_EXERCISE AIM_
In the listing below, find the line containing "green notebook: 4 -> 1" and the line containing "white egg: 4 -> 3". Repeat exactly those two lines and every line between them, nothing more.

_EXTRACTED ENTRIES_
• • • •

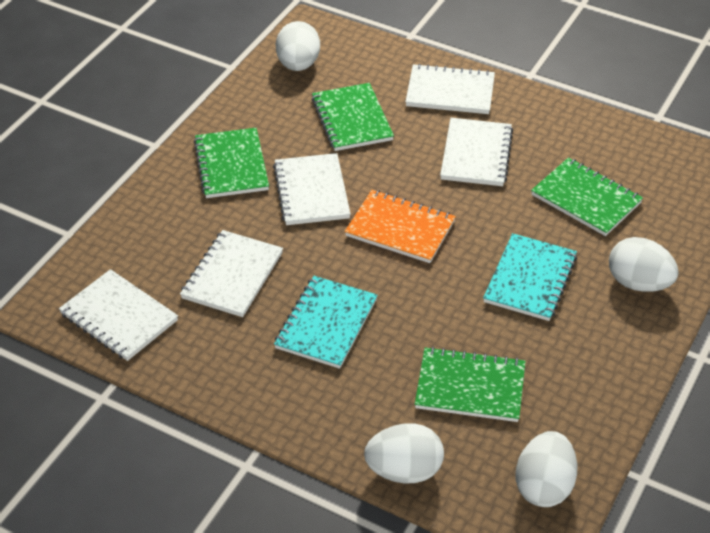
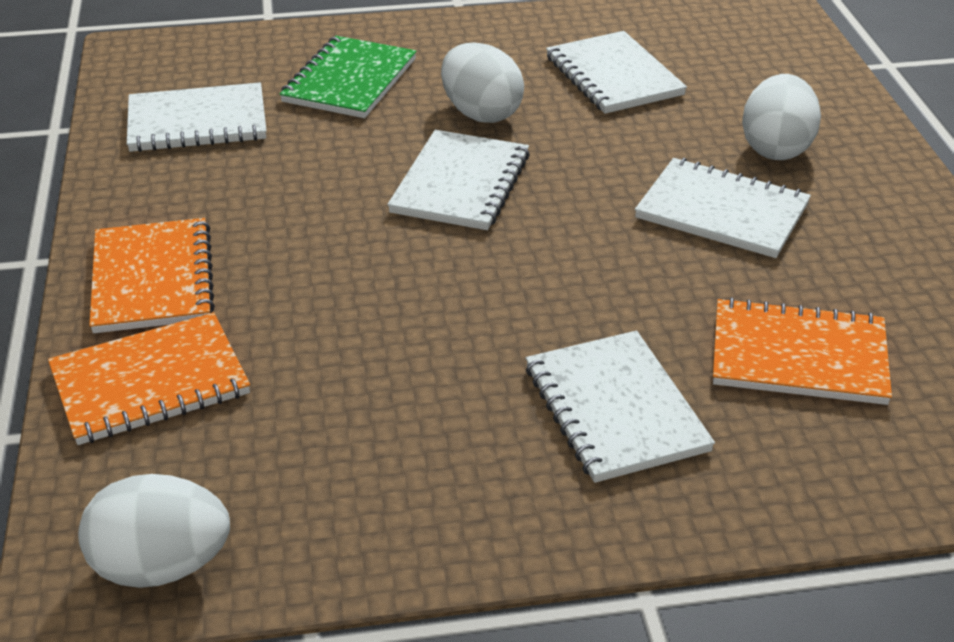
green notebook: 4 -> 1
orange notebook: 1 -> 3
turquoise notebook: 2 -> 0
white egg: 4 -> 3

• • • •

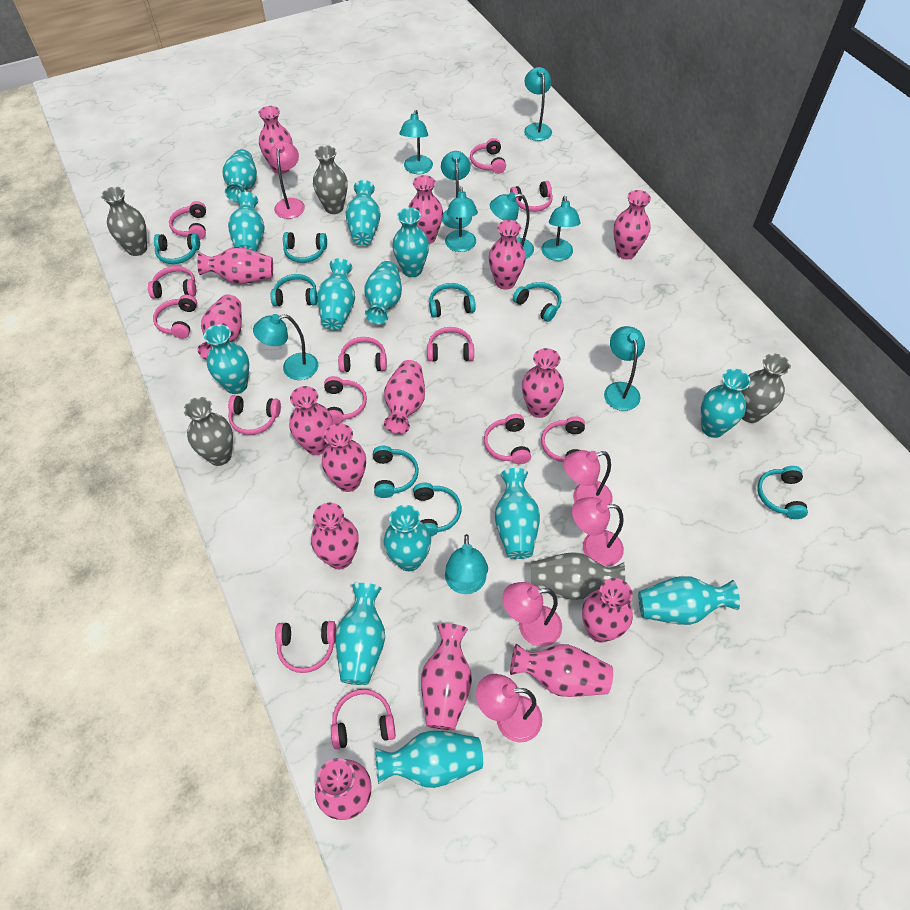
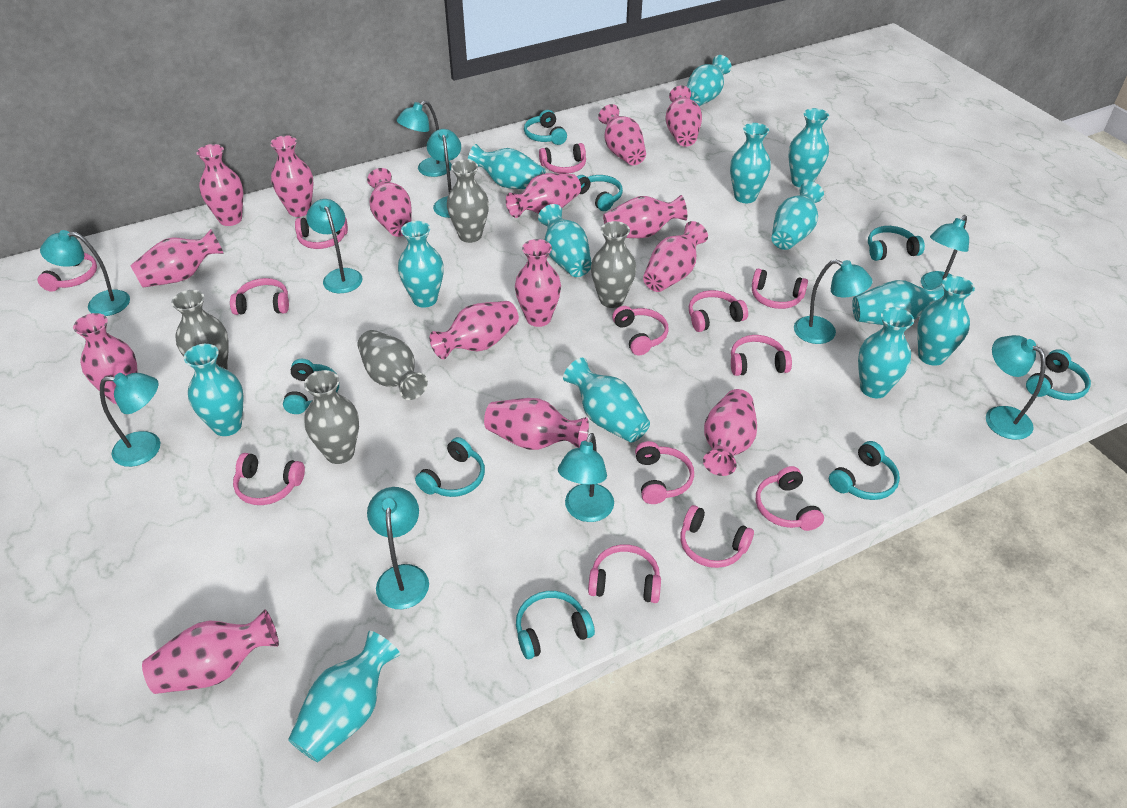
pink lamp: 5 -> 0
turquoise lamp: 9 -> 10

• • • •

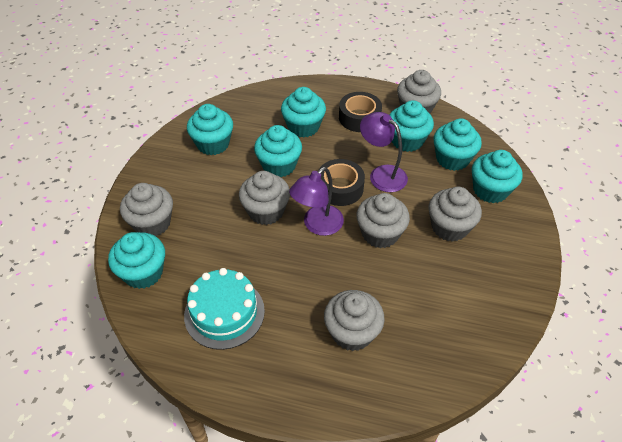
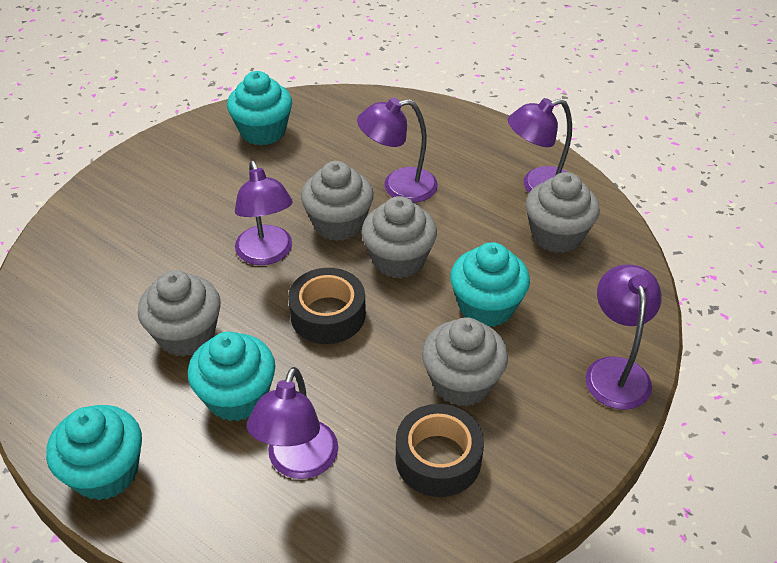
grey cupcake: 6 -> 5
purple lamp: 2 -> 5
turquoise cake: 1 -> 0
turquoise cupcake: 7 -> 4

• • • •

_WRITTEN SOLUTION_
green notebook: 4 -> 1
orange notebook: 1 -> 3
turquoise notebook: 2 -> 0
white egg: 4 -> 3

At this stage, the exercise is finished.